**Task prompt**
Wherever the word "none" appears in a line of the data, that line should be copied.
*** Opening of Data shown ***
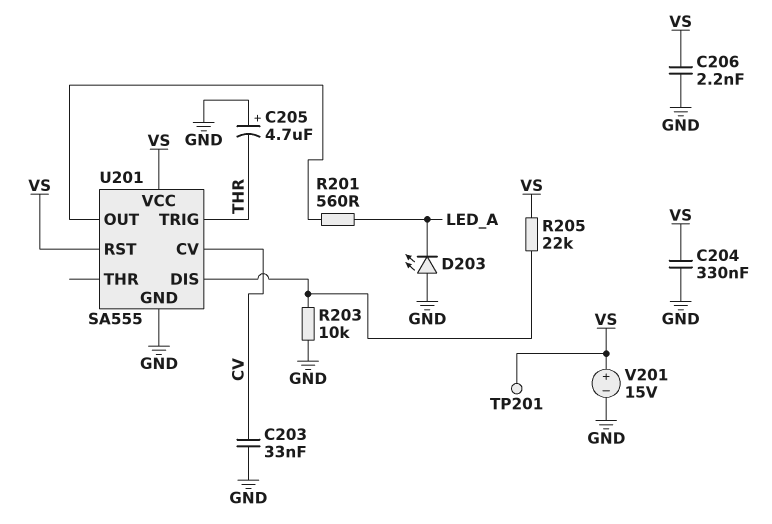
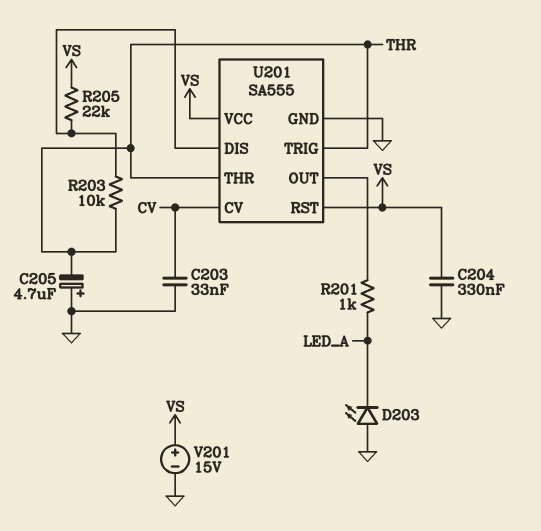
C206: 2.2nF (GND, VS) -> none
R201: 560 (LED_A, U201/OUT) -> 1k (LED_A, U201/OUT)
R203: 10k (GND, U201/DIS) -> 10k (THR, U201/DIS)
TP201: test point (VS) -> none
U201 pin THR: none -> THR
*** Close of Data shown ***
*** Opening of Data shown ***
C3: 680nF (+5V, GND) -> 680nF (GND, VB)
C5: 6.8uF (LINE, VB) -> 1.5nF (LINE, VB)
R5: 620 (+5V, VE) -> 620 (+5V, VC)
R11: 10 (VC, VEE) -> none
*** Close of Data shown ***
**Written solution**
C206: 2.2nF (GND, VS) -> none
TP201: test point (VS) -> none
U201 pin THR: none -> THR
R11: 10 (VC, VEE) -> none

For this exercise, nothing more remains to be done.